EXERCISE DETAILS ->
What is needed is an exact copy of the listing, with no pictures in it.

[EXTRACTED DATA]

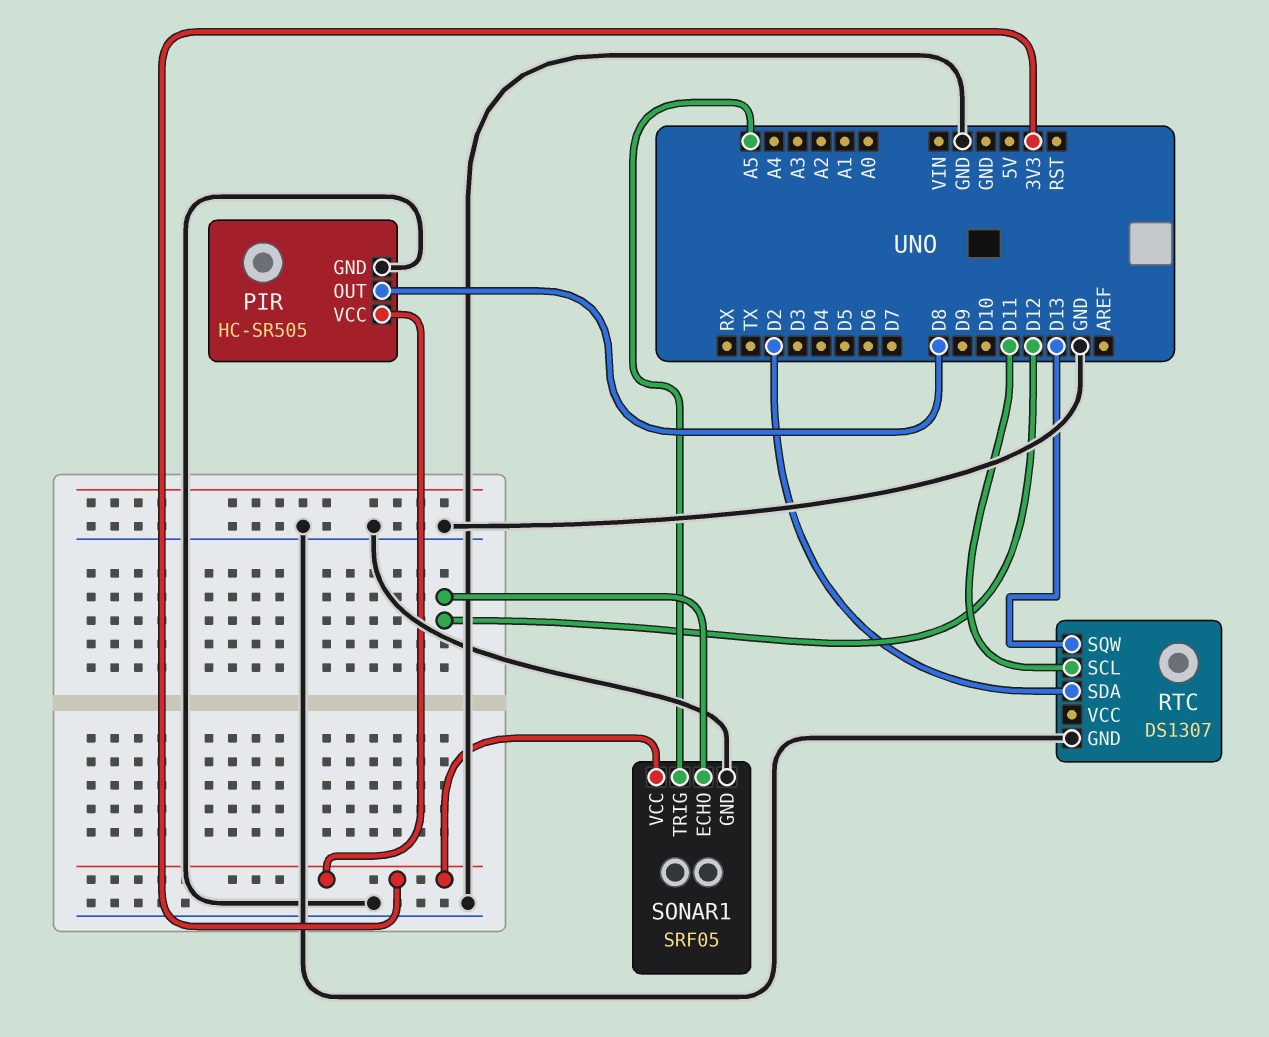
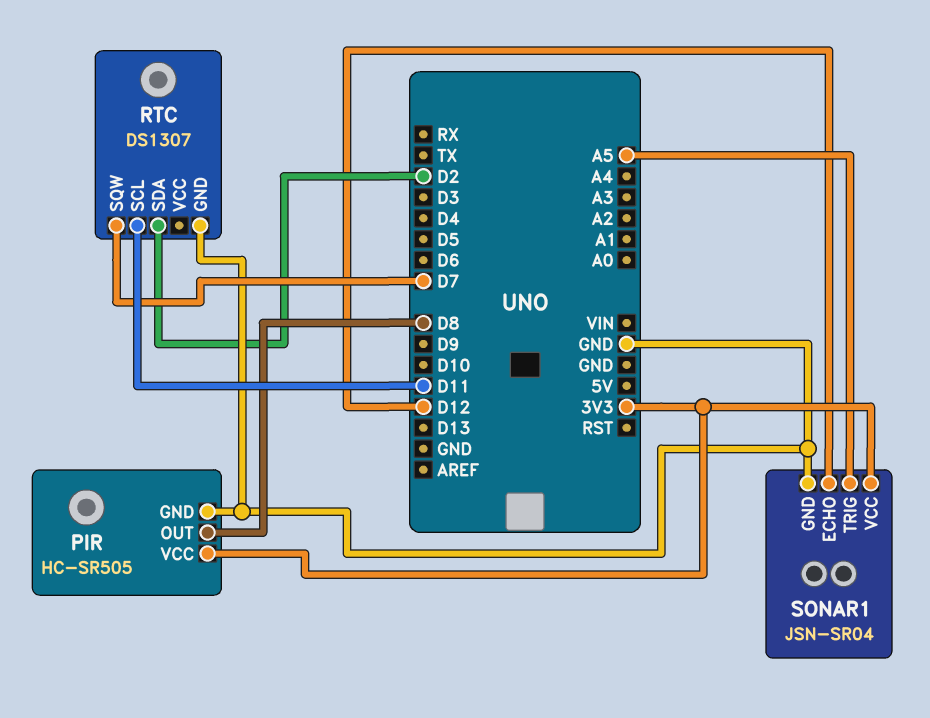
RTC pin SQW: D13 -> D7
SONAR1: SRF05 -> JSN-SR04

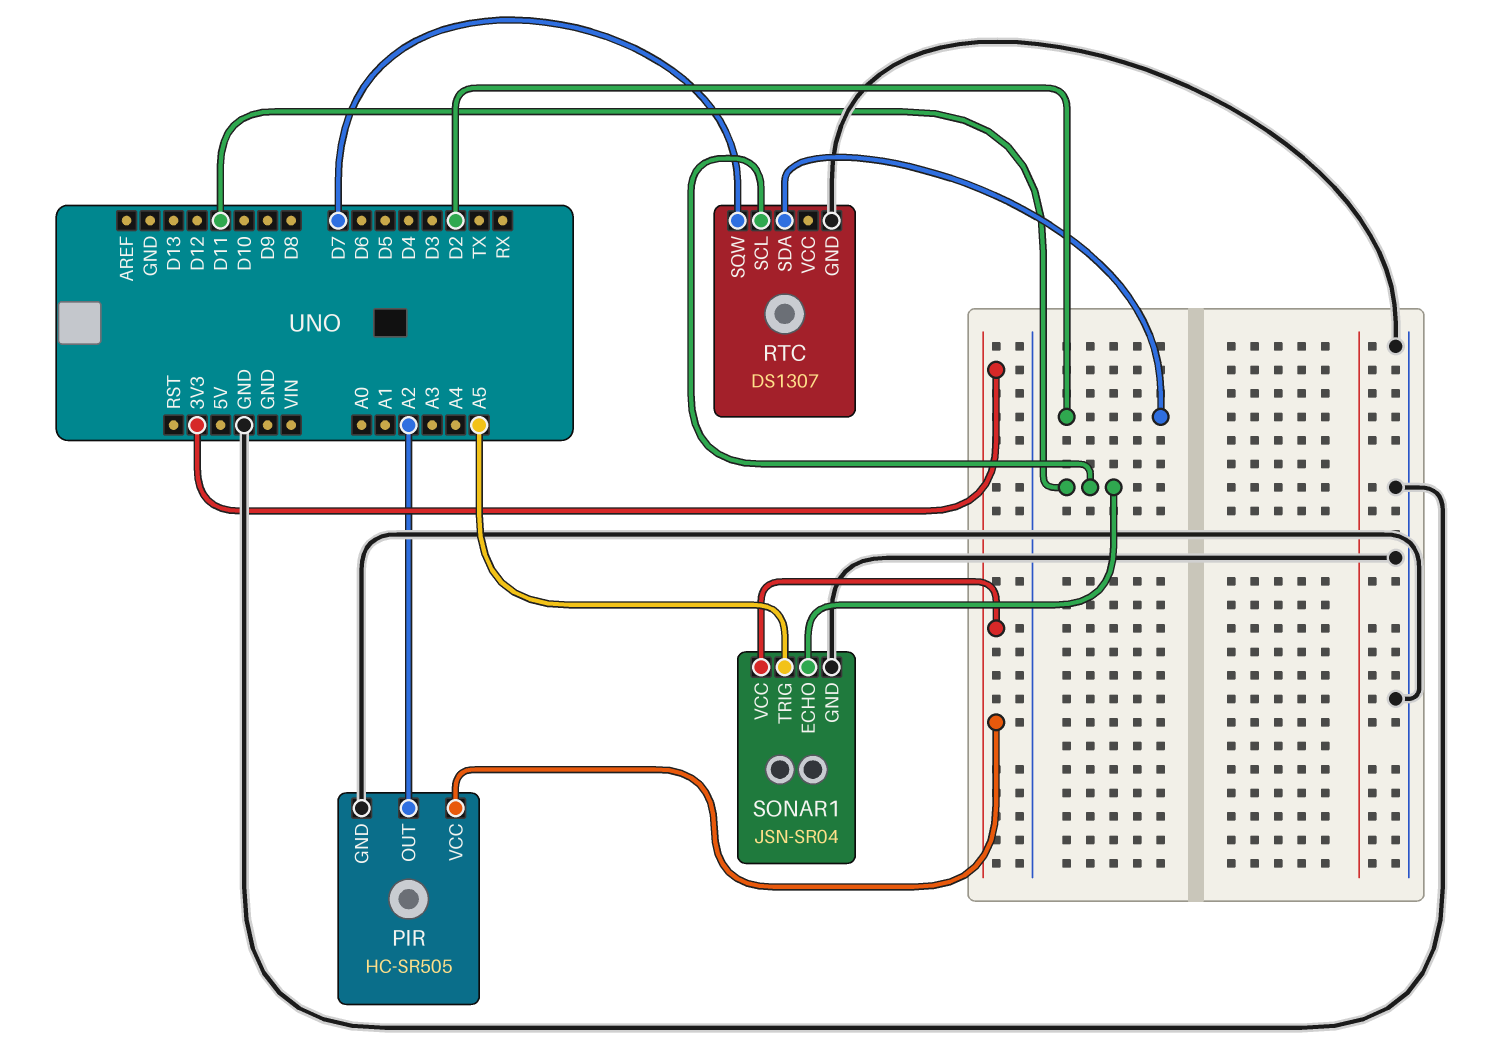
PIR pin OUT: D8 -> A2
SONAR1 pin ECHO: D12 -> D11

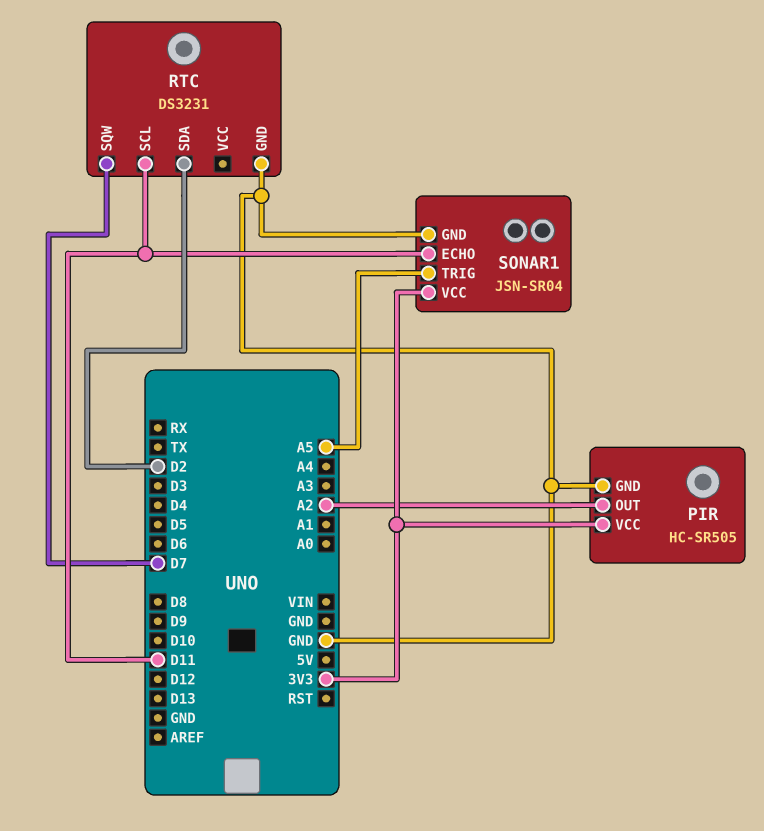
RTC: DS1307 -> DS3231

[/EXTRACTED DATA]

RESPONSE TO THE EXERCISE ->
RTC pin SQW: D13 -> D7
SONAR1: SRF05 -> JSN-SR04

PIR pin OUT: D8 -> A2
SONAR1 pin ECHO: D12 -> D11

RTC: DS1307 -> DS3231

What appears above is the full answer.